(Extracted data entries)
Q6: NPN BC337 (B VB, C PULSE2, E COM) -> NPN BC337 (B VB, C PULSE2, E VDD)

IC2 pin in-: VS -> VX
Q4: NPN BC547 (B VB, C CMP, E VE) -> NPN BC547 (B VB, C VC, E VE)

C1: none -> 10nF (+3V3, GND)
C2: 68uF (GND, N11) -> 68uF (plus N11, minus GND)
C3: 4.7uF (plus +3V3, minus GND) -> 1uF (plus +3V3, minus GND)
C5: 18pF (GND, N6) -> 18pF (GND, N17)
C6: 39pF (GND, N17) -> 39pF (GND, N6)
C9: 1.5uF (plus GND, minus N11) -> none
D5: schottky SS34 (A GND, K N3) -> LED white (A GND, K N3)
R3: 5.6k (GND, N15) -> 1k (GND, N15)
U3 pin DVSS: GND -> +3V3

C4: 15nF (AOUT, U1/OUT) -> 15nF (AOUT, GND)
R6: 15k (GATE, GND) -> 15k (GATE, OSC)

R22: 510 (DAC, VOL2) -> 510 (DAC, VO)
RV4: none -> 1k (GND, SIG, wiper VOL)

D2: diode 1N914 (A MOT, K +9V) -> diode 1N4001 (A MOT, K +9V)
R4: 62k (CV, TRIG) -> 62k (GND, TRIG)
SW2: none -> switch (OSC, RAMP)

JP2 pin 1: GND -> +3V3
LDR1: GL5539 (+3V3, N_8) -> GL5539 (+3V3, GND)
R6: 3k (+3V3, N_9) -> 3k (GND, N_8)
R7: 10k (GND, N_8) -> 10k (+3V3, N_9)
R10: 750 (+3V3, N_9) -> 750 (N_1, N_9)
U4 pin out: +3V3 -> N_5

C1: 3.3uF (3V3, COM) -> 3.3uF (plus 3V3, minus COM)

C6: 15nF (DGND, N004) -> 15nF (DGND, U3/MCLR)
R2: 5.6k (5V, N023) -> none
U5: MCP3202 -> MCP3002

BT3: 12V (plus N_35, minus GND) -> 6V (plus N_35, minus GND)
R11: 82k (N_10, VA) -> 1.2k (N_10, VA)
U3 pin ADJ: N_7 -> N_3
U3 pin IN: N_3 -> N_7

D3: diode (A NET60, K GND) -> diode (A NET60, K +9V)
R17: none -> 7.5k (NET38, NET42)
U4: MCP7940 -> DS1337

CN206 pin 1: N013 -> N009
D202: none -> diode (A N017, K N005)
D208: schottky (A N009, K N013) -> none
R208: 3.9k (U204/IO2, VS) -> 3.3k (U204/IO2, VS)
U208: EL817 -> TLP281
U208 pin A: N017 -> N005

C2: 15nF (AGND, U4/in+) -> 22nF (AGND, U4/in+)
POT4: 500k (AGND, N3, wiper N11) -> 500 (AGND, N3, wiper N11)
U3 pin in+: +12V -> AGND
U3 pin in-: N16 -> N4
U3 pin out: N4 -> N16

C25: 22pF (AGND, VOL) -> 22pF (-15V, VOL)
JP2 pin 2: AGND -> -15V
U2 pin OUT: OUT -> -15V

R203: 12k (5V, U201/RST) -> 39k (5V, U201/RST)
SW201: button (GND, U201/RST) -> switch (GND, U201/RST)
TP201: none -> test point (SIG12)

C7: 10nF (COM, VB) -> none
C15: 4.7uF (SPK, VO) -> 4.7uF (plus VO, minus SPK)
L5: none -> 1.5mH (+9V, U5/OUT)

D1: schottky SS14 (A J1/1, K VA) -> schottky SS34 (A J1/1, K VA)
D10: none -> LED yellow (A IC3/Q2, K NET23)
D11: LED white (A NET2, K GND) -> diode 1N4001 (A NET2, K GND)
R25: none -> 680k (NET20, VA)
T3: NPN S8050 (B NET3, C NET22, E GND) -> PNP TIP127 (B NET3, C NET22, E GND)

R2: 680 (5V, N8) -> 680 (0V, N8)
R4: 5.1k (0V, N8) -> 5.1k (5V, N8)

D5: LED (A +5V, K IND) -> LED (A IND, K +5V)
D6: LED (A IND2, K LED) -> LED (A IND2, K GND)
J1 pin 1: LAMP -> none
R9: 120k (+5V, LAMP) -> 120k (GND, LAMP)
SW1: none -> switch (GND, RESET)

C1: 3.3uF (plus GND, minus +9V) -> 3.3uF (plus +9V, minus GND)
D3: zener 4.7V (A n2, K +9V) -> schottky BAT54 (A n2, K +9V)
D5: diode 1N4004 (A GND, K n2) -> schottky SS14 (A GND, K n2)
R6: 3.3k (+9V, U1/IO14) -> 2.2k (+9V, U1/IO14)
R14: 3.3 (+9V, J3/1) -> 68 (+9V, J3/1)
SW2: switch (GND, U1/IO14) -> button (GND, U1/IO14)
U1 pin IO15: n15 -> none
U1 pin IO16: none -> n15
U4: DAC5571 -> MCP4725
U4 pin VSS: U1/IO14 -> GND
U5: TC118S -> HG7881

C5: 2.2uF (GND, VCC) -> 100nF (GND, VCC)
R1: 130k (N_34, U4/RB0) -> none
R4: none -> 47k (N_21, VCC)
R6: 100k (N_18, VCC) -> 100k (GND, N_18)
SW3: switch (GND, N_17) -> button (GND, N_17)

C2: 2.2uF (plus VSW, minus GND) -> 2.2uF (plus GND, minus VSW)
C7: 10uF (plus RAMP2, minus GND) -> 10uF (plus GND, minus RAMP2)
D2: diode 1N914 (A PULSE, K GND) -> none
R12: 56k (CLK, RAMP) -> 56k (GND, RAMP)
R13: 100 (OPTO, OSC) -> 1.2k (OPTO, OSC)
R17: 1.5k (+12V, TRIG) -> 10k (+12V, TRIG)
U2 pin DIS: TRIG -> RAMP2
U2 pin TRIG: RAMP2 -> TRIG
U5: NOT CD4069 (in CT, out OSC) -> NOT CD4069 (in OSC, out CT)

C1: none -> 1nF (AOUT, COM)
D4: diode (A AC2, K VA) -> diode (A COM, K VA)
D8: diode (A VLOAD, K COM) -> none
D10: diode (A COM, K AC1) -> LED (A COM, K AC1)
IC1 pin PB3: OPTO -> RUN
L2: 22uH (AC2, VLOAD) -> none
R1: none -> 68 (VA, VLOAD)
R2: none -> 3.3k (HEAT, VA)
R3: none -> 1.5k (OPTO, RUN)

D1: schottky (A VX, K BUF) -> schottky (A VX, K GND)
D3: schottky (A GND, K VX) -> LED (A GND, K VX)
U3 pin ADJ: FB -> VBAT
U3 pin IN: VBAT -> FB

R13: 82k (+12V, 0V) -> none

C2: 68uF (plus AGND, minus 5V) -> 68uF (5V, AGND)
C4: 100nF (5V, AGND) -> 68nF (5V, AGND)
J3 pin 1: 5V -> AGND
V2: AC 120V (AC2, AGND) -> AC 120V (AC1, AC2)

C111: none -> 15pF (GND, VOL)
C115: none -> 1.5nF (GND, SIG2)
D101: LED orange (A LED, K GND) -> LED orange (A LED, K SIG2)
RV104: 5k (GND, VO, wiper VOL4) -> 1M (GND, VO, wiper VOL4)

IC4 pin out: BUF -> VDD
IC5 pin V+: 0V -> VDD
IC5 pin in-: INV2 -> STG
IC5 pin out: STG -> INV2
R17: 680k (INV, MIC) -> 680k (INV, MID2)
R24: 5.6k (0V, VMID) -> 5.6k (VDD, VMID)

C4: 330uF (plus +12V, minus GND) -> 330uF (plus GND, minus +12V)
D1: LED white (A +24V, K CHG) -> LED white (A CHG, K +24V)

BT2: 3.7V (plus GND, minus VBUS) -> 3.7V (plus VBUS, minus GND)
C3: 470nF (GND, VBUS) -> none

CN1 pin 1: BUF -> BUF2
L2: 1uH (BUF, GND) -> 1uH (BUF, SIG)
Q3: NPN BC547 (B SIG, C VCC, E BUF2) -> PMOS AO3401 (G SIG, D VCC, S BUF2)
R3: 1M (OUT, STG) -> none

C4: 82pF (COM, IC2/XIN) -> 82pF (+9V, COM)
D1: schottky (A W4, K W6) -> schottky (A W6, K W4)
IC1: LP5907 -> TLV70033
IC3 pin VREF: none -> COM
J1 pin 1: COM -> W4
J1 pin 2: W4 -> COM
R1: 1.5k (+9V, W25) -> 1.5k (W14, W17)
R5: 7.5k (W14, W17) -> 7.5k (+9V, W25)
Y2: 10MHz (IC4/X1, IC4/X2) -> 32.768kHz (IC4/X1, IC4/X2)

Work required »
Please find every line in the records that contains the word "switch", and copy it out.

Exercise answer »
SW2: none -> switch (OSC, RAMP)
SW201: button (GND, U201/RST) -> switch (GND, U201/RST)
SW1: none -> switch (GND, RESET)
SW2: switch (GND, U1/IO14) -> button (GND, U1/IO14)
SW3: switch (GND, N_17) -> button (GND, N_17)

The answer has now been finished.